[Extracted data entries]
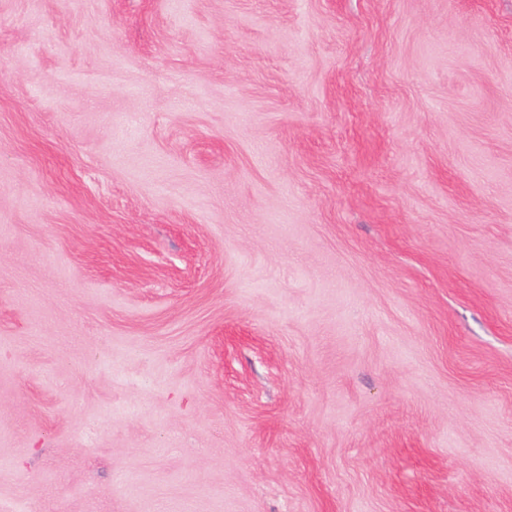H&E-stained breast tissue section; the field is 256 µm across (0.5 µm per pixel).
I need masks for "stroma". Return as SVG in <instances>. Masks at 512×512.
<instances>
[{
  "instance_id": "stroma-1",
  "label": "stroma",
  "mask_w": 512,
  "mask_h": 512,
  "mask_svg": "<svg viewBox=\"0 0 512 512\" xmlns=\"http://www.w3.org/2000/svg\"><path fill=\"white\" fill-rule=\"evenodd\" d=\"M0 507L512 512V0H0Z\"/></svg>"
}]
</instances>
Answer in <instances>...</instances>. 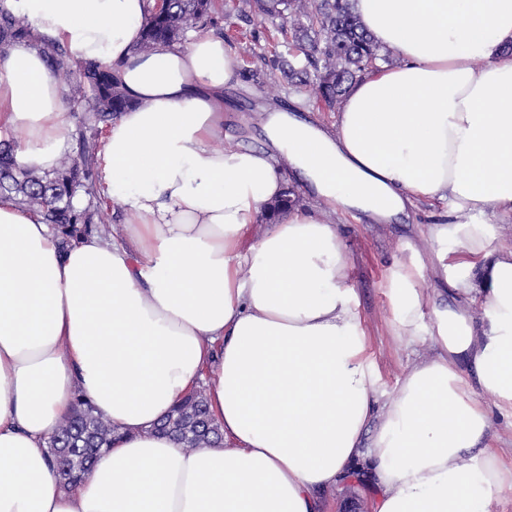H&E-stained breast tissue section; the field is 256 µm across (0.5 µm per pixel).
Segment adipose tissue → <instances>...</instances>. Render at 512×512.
I'll list each match as a JSON object with an SVG mask.
<instances>
[{
  "instance_id": "ef3b65f1",
  "label": "adipose tissue",
  "mask_w": 512,
  "mask_h": 512,
  "mask_svg": "<svg viewBox=\"0 0 512 512\" xmlns=\"http://www.w3.org/2000/svg\"><path fill=\"white\" fill-rule=\"evenodd\" d=\"M399 53L332 127L278 108L258 148H215L240 63L223 36L139 49L147 0H0L33 41L0 50V126L49 171L70 130L37 41L111 70L131 107L100 154L127 216L61 250L0 199V512H321L367 472L373 512H490L512 496V0H352ZM320 203L264 223L282 168ZM439 208L388 280L391 336L423 345L382 395L336 219ZM431 290H424V280ZM207 384L222 444L154 424ZM87 400L115 429L75 484L47 441Z\"/></svg>"
}]
</instances>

• Problem: Copy exactly the line containing "Segment adipose tissue" and every line after it, ending with the last line of the records above.

• Answer:
Segment adipose tissue → <instances>...</instances>. Render at 512×512.
I'll list each match as a JSON object with an SVG mask.
<instances>
[{
  "instance_id": "ef3b65f1",
  "label": "adipose tissue",
  "mask_w": 512,
  "mask_h": 512,
  "mask_svg": "<svg viewBox=\"0 0 512 512\" xmlns=\"http://www.w3.org/2000/svg\"><path fill=\"white\" fill-rule=\"evenodd\" d=\"M399 53L332 127L278 108L258 148H215L240 63L223 36L139 49L147 0H0L33 41L0 50V126L49 171L70 130L37 41L111 70L131 107L100 154L127 216L61 250L0 199V512H321L367 472L373 512H490L512 496V0H352ZM320 203L264 223L282 168ZM439 208L388 280L391 336L423 345L382 395L336 219ZM431 290H424V280ZM207 384L222 444L154 424ZM87 400L115 429L75 484L47 441Z\"/></svg>"
}]
</instances>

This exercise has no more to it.